Object change descriptions:
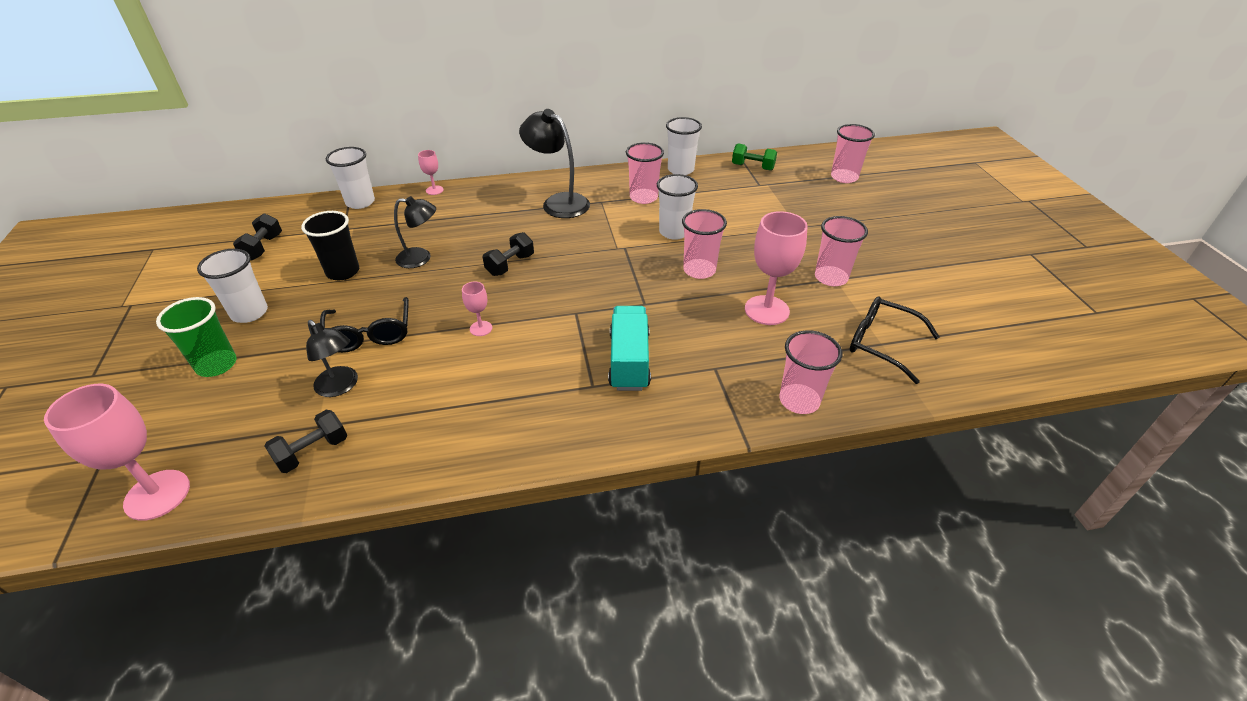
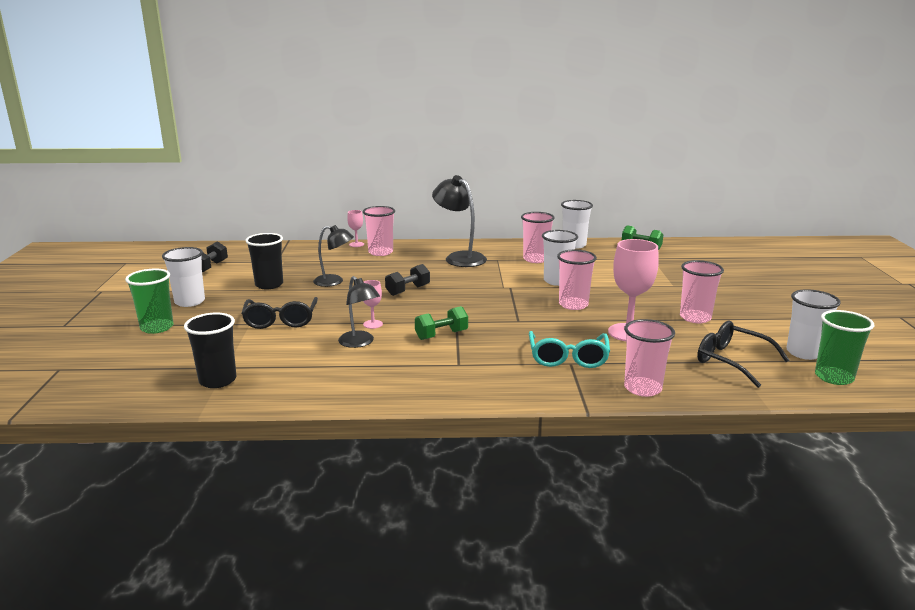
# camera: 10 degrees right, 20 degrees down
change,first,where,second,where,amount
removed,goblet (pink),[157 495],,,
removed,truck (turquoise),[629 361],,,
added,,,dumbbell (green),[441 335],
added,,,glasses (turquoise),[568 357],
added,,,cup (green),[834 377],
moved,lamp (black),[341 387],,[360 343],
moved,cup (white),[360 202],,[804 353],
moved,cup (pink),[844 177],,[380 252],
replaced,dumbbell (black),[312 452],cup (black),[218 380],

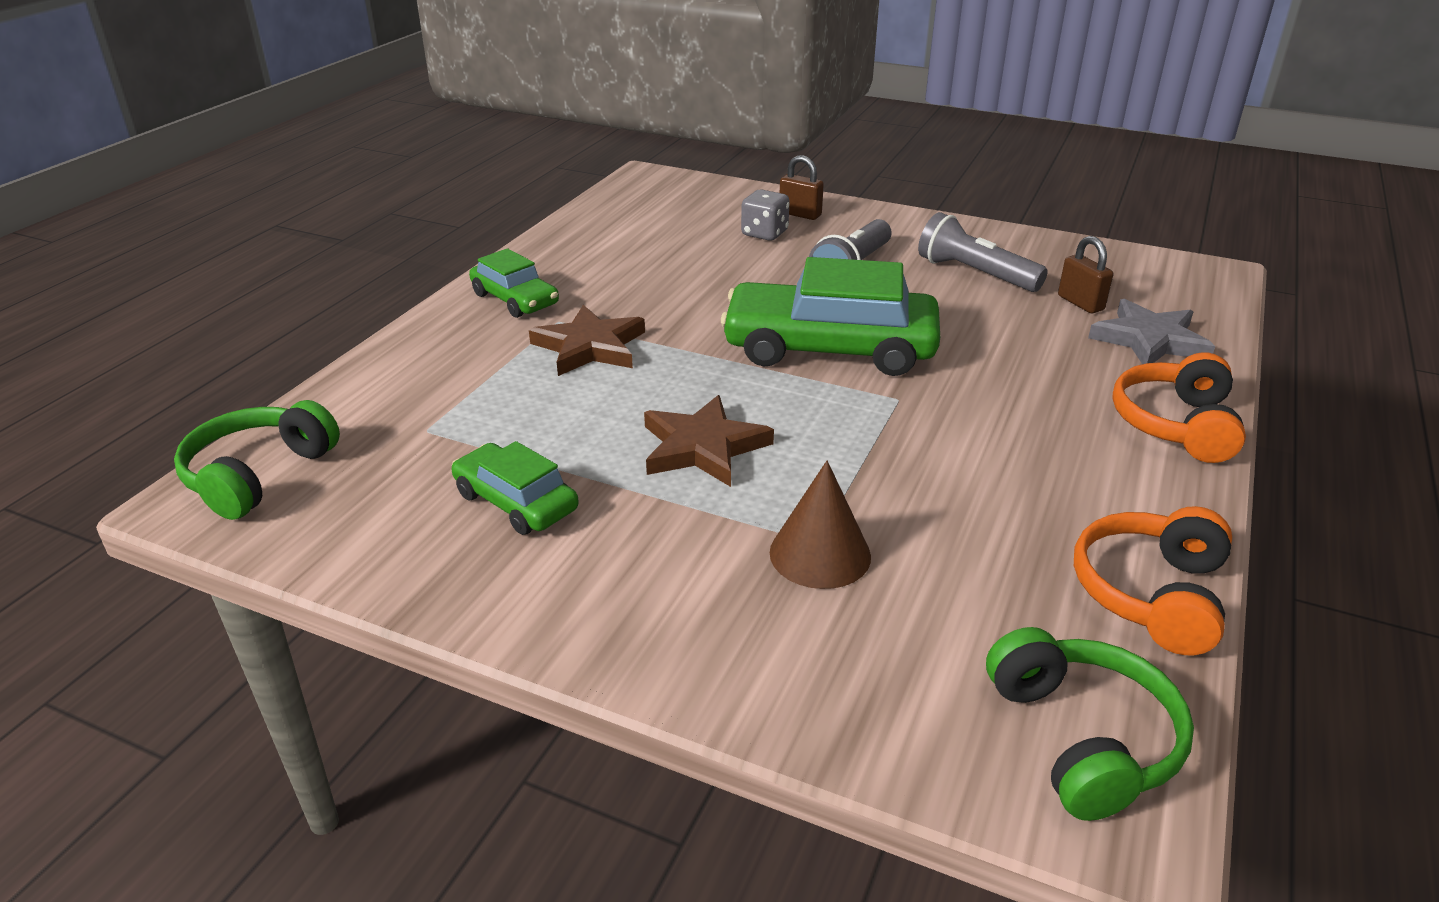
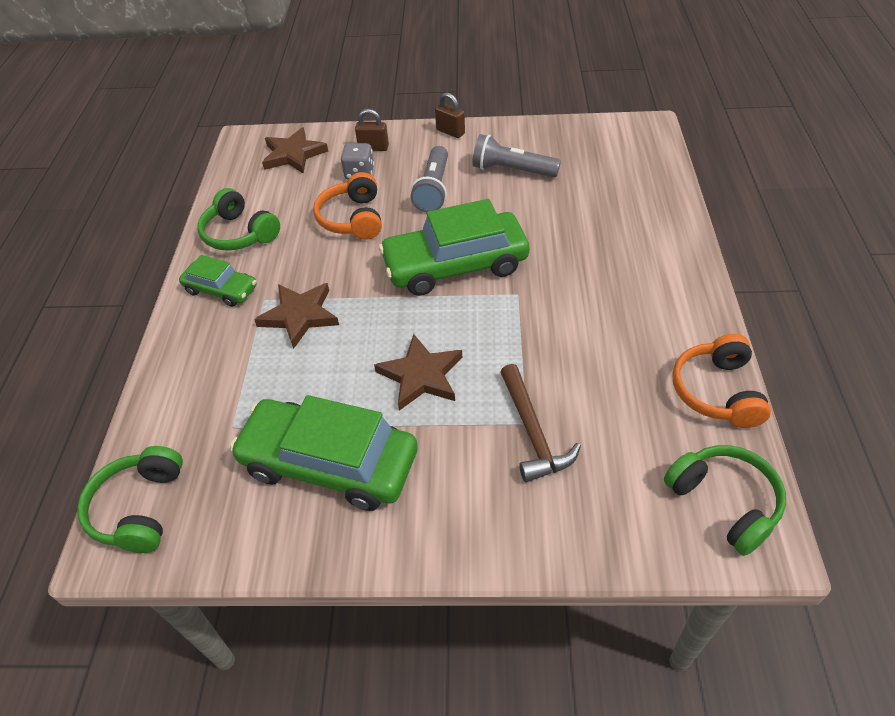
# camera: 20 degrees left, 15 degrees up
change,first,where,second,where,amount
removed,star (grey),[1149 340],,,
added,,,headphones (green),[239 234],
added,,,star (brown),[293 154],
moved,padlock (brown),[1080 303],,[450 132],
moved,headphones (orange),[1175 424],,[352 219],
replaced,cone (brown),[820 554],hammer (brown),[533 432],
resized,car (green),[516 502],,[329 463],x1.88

What is required
Lines that hold the word "turquoise" are the ones to copy from the entries above.

Exercise result
removed,truck (turquoise),[629 361],,,
added,,,glasses (turquoise),[568 357],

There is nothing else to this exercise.